> _DESCRIPTION OF THE TASK_:
Output the full listing exactly as written, with no pictures in it.

> _DATA FOR REVIEW_:
###

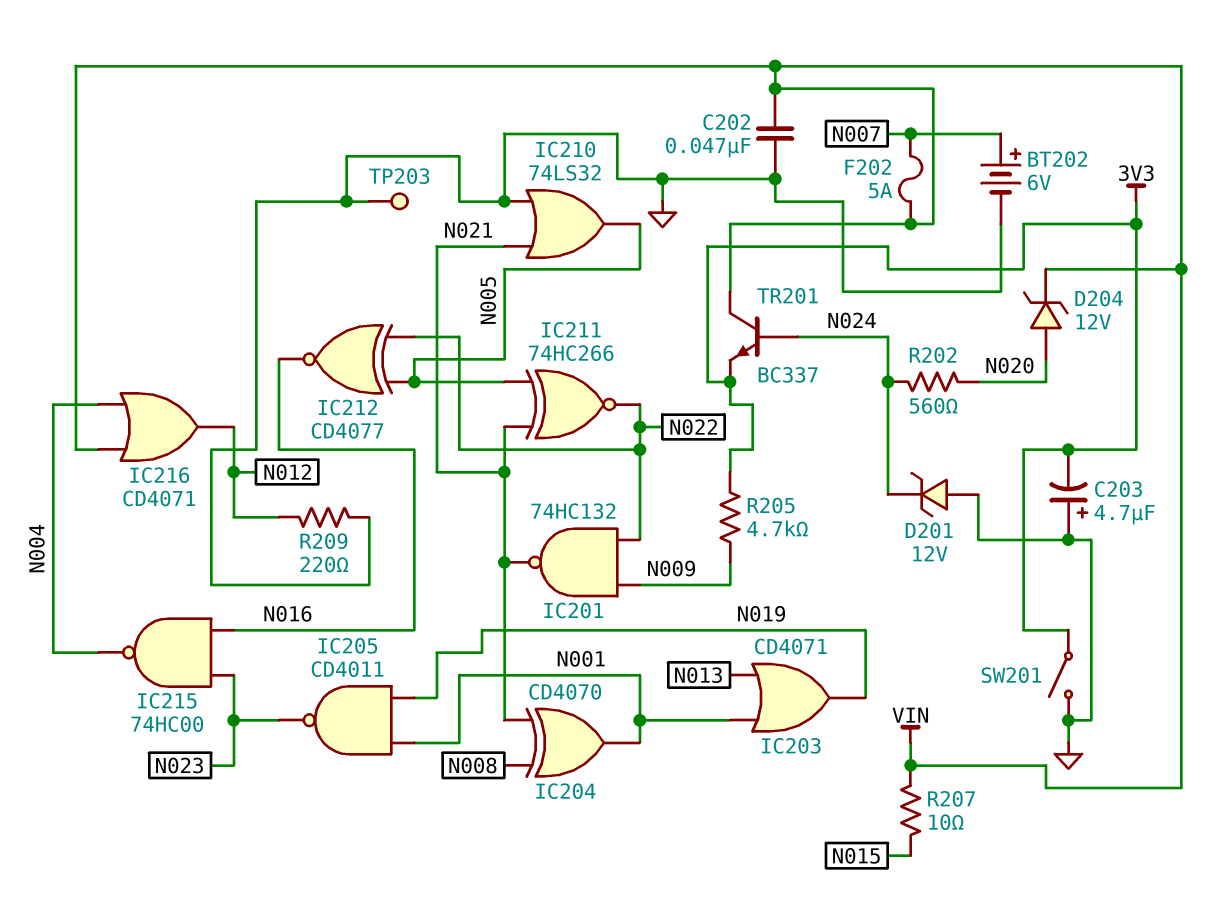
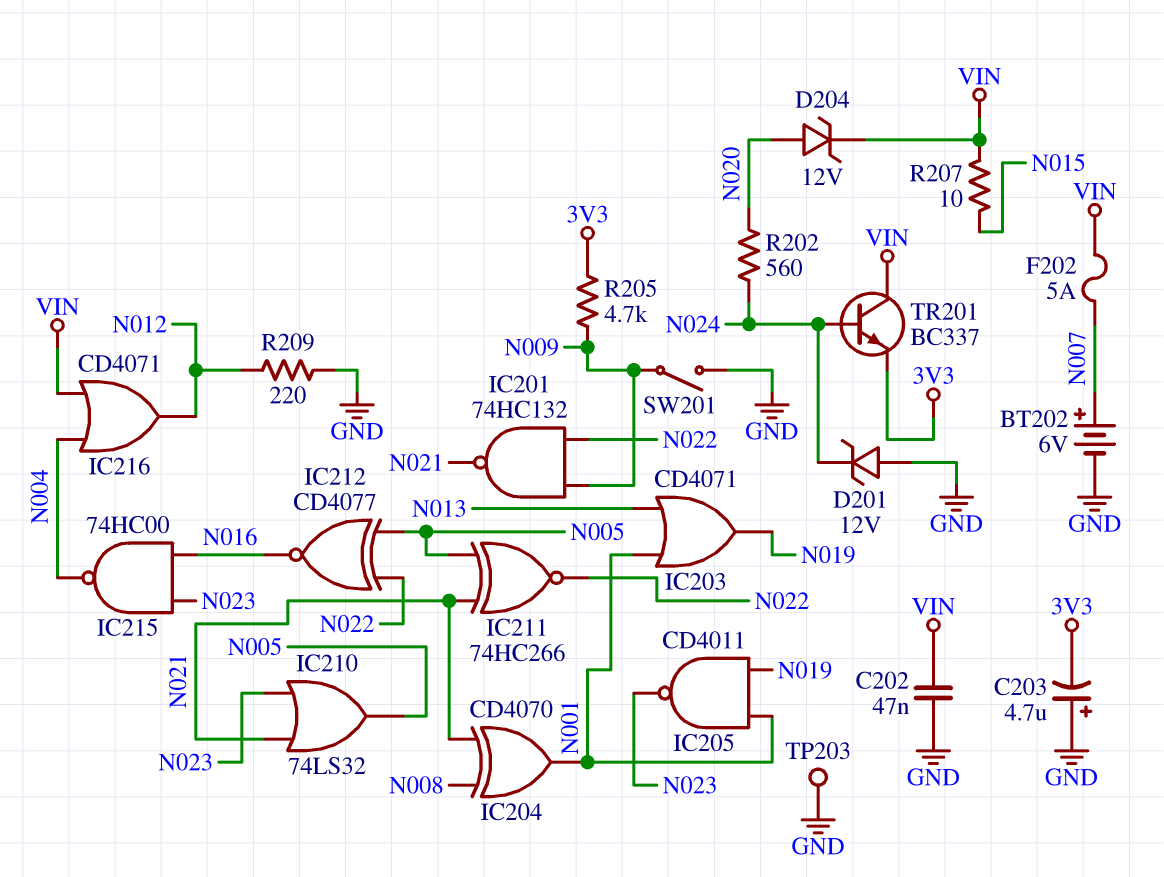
IC210: OR 74LS32 (in GND, in N021, out N005) -> OR 74LS32 (in N021, in N023, out N005)
SW201: switch (3V3, GND) -> switch (GND, N009)

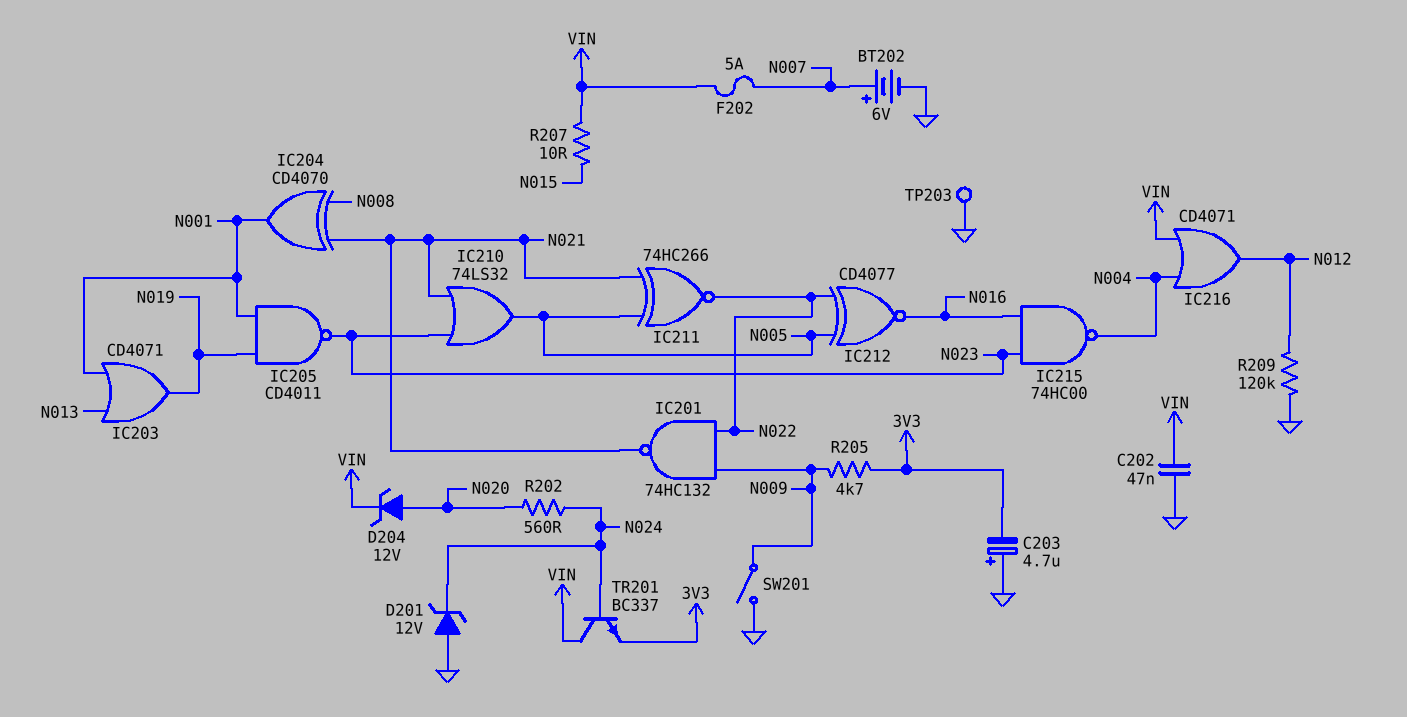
R209: 220 (GND, N012) -> 120k (GND, N012)

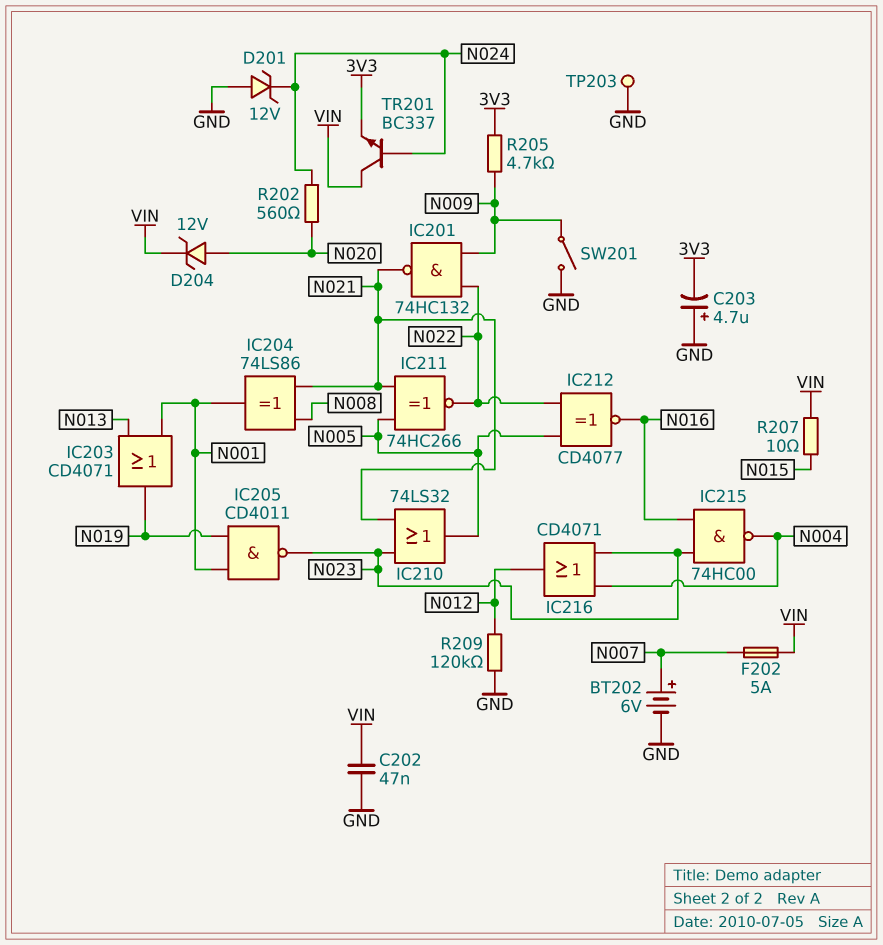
IC204: XOR CD4070 (in N008, in N021, out N001) -> XOR 74LS86 (in N008, in N021, out N001)
IC216: OR CD4071 (in N004, in VIN, out N012) -> OR CD4071 (in N004, in N023, out N012)

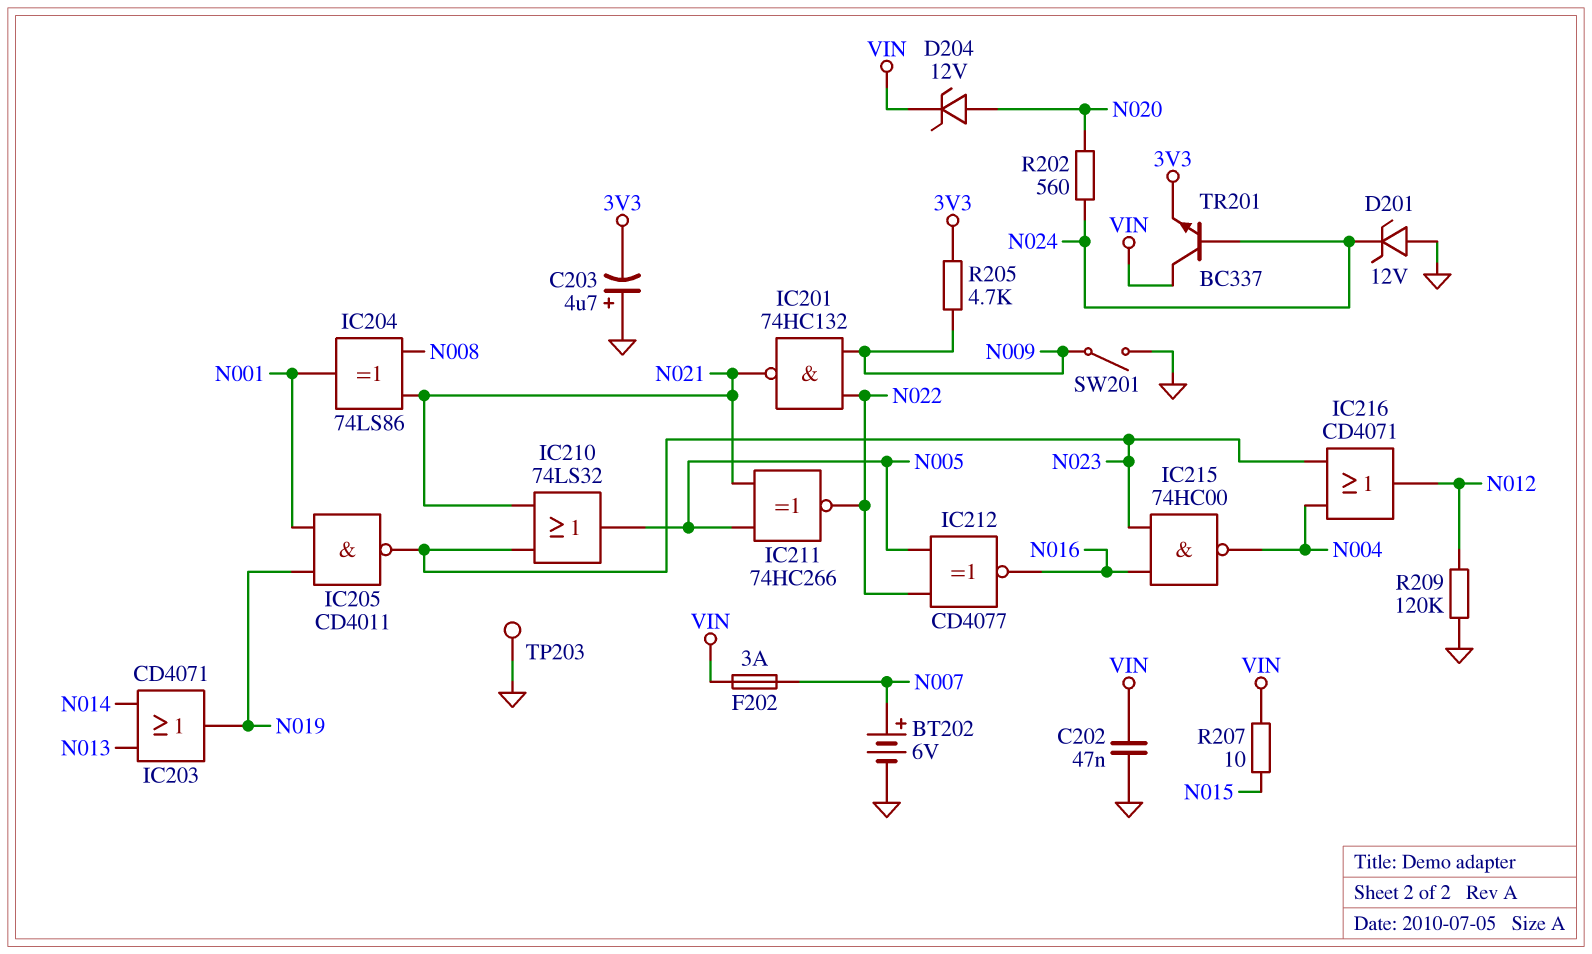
F202: 5A (N007, VIN) -> 3A (N007, VIN)
IC203: OR CD4071 (in N001, in N013, out N019) -> OR CD4071 (in N013, in N014, out N019)

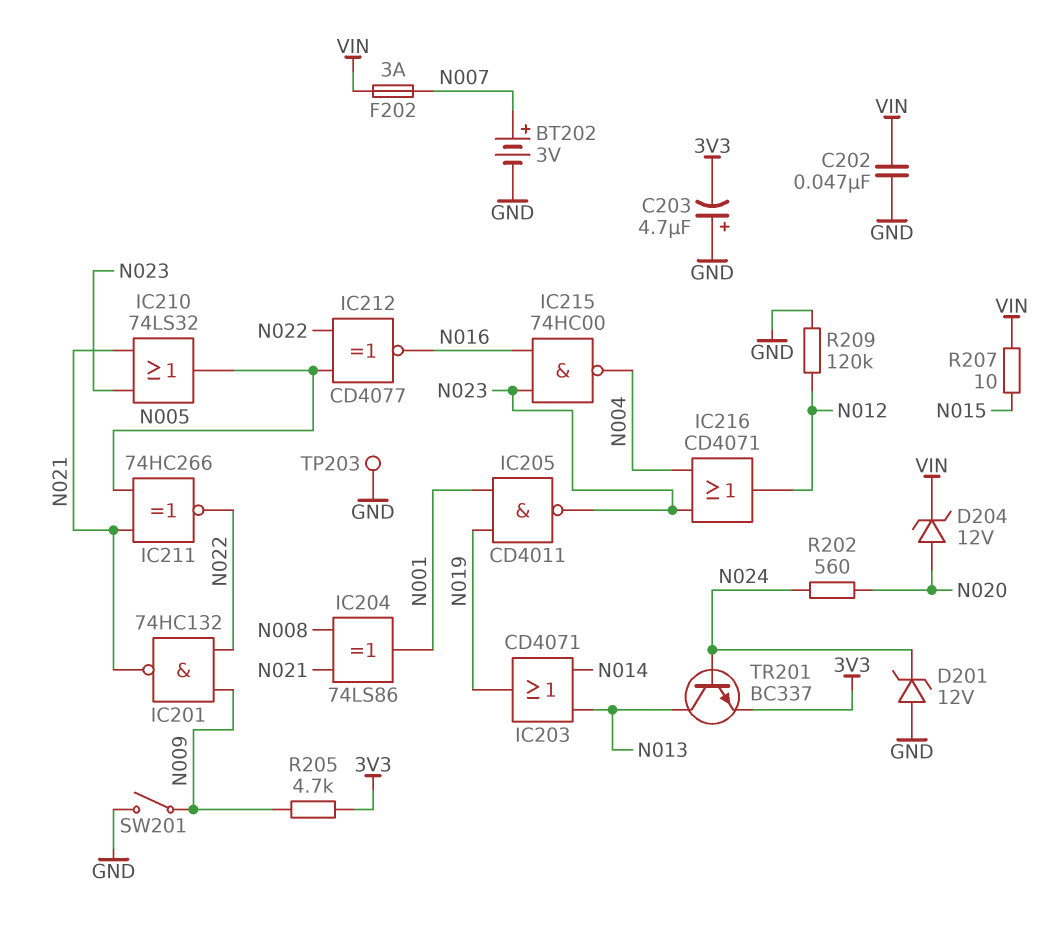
BT202: 6V (plus N007, minus GND) -> 3V (plus N007, minus GND)
TR201: NPN BC337 (B N024, C VIN, E 3V3) -> NPN BC337 (B N024, C N013, E 3V3)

###

> _TASK RESULT_:
IC210: OR 74LS32 (in GND, in N021, out N005) -> OR 74LS32 (in N021, in N023, out N005)
SW201: switch (3V3, GND) -> switch (GND, N009)

R209: 220 (GND, N012) -> 120k (GND, N012)

IC204: XOR CD4070 (in N008, in N021, out N001) -> XOR 74LS86 (in N008, in N021, out N001)
IC216: OR CD4071 (in N004, in VIN, out N012) -> OR CD4071 (in N004, in N023, out N012)

F202: 5A (N007, VIN) -> 3A (N007, VIN)
IC203: OR CD4071 (in N001, in N013, out N019) -> OR CD4071 (in N013, in N014, out N019)

BT202: 6V (plus N007, minus GND) -> 3V (plus N007, minus GND)
TR201: NPN BC337 (B N024, C VIN, E 3V3) -> NPN BC337 (B N024, C N013, E 3V3)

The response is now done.